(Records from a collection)
---------------

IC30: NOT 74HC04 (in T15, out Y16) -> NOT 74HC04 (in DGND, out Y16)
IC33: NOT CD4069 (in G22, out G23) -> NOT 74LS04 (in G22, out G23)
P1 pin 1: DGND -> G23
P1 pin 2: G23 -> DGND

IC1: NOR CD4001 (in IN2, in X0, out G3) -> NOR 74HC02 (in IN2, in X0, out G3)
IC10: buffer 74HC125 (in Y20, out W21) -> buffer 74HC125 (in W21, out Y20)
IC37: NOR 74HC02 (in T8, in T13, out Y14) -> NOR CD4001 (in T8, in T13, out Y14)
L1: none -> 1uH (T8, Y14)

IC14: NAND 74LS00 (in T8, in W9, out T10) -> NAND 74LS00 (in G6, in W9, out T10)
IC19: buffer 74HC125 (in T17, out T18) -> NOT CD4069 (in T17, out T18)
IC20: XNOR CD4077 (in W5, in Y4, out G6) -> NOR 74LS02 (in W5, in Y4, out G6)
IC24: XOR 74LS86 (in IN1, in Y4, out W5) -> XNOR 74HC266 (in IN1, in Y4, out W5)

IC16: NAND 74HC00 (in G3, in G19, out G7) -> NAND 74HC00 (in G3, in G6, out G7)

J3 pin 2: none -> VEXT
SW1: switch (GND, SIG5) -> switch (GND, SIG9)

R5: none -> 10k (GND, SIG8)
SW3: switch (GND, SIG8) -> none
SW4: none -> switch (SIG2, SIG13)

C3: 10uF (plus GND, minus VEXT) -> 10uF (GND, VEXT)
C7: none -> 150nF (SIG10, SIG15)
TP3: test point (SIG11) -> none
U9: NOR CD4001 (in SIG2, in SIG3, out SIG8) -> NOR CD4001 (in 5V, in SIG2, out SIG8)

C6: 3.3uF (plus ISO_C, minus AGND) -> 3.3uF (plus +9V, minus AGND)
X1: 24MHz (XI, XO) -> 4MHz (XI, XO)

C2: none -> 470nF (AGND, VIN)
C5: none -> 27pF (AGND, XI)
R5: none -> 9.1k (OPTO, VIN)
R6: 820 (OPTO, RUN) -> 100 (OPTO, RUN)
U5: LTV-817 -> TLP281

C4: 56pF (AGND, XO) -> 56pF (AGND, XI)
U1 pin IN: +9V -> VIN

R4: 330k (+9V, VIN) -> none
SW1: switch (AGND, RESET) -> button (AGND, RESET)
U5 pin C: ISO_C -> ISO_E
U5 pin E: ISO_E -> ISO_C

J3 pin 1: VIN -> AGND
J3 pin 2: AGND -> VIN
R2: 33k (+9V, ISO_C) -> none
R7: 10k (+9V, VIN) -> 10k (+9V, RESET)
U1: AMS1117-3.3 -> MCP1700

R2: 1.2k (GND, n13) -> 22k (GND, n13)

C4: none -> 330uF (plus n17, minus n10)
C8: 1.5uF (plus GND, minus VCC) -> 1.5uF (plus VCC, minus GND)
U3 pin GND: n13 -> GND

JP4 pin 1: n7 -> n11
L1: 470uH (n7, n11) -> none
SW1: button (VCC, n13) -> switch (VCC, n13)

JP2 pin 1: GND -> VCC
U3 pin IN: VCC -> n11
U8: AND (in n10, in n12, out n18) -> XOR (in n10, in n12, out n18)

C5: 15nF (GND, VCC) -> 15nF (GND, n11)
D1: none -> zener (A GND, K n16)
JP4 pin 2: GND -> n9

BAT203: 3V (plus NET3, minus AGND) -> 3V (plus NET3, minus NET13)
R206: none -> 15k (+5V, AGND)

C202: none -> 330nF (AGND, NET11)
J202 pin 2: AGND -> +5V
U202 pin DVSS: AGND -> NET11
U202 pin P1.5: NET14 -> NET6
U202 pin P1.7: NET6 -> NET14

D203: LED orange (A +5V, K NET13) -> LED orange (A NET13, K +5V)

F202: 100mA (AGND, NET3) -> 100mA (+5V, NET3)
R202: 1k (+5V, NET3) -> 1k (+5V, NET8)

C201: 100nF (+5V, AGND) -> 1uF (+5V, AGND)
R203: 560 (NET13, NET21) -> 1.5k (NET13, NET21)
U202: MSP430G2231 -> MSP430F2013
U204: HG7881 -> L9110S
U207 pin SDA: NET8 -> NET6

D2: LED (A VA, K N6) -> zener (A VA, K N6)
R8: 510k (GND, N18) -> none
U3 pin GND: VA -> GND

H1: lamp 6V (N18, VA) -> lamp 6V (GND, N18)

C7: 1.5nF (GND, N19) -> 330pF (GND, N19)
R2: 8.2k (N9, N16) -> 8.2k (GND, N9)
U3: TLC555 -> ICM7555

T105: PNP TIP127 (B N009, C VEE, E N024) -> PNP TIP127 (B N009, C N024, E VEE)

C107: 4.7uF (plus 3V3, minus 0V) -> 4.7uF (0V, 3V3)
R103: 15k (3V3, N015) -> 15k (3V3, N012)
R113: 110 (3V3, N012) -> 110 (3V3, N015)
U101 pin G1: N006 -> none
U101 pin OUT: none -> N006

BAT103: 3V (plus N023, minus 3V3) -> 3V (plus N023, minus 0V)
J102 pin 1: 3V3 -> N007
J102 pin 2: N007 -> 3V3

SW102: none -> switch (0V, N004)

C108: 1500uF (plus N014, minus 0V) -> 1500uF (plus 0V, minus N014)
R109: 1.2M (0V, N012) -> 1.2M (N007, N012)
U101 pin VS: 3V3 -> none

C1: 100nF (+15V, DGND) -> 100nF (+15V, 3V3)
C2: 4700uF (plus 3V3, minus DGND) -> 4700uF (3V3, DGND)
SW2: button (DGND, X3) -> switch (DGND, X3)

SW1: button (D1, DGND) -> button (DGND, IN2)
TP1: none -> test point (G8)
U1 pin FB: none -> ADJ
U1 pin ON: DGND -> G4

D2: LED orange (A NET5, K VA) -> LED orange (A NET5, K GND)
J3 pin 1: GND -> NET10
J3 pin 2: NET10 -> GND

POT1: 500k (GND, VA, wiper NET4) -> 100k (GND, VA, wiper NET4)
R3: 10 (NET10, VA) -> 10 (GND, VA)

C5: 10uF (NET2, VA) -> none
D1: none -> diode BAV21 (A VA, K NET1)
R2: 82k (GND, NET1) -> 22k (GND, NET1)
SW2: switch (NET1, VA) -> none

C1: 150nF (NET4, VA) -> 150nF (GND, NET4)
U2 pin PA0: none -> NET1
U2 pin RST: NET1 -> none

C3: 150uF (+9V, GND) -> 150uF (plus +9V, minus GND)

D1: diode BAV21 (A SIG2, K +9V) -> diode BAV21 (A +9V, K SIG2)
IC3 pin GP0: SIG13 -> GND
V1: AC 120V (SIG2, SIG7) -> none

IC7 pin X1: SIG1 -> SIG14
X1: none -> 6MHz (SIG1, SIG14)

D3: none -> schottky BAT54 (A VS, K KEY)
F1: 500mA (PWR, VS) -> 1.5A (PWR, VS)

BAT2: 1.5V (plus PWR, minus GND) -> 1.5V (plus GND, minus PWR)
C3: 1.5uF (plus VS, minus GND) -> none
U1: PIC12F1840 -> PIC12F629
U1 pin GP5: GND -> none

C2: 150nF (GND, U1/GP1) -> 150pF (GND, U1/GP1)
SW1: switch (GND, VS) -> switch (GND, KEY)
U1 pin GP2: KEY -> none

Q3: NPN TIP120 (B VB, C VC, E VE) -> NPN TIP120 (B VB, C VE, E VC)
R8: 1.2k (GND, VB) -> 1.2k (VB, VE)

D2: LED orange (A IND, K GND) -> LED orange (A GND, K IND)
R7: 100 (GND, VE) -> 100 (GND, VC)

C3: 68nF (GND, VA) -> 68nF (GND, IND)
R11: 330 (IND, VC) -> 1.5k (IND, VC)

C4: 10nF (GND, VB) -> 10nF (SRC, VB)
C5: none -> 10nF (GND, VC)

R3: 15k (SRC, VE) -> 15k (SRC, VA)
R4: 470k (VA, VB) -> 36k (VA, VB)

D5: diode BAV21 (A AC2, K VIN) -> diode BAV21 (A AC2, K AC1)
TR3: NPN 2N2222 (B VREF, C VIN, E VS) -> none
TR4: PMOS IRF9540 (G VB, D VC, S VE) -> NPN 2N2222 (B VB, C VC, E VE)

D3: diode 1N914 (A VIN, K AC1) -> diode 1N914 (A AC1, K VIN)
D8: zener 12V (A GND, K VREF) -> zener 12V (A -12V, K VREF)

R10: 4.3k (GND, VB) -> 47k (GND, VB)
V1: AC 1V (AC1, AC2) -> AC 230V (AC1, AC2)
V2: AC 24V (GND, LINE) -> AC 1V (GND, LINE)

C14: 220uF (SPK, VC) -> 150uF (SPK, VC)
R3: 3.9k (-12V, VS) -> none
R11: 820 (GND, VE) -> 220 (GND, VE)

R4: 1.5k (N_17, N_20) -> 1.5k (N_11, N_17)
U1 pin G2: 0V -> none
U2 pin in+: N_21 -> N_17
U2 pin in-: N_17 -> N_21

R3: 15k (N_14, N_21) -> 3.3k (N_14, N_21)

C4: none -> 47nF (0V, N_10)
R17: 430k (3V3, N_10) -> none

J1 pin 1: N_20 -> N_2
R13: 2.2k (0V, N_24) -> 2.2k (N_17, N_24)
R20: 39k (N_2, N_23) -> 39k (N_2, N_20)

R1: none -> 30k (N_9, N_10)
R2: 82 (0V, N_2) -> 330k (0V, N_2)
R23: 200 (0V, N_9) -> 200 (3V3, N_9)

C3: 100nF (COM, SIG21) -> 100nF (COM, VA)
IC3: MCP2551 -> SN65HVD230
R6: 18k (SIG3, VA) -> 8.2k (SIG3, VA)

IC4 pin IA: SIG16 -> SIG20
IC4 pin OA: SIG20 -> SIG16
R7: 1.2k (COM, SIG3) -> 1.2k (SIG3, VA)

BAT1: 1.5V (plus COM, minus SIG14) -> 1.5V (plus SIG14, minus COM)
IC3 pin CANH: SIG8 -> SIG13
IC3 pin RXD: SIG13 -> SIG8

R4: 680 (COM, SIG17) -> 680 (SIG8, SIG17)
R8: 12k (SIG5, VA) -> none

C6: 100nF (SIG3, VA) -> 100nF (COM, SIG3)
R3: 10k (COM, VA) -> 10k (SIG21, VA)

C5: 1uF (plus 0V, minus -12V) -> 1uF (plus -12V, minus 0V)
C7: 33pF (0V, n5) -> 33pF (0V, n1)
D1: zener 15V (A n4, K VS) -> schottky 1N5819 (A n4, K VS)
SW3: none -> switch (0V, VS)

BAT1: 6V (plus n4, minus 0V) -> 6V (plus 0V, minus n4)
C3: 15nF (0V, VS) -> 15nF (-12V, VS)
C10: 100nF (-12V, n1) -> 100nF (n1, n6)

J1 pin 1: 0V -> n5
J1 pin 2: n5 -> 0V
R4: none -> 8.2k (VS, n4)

---------------

For every line of the records above that holds the word "DGND", count one, and state the total only.

* TASK SOLUTION
8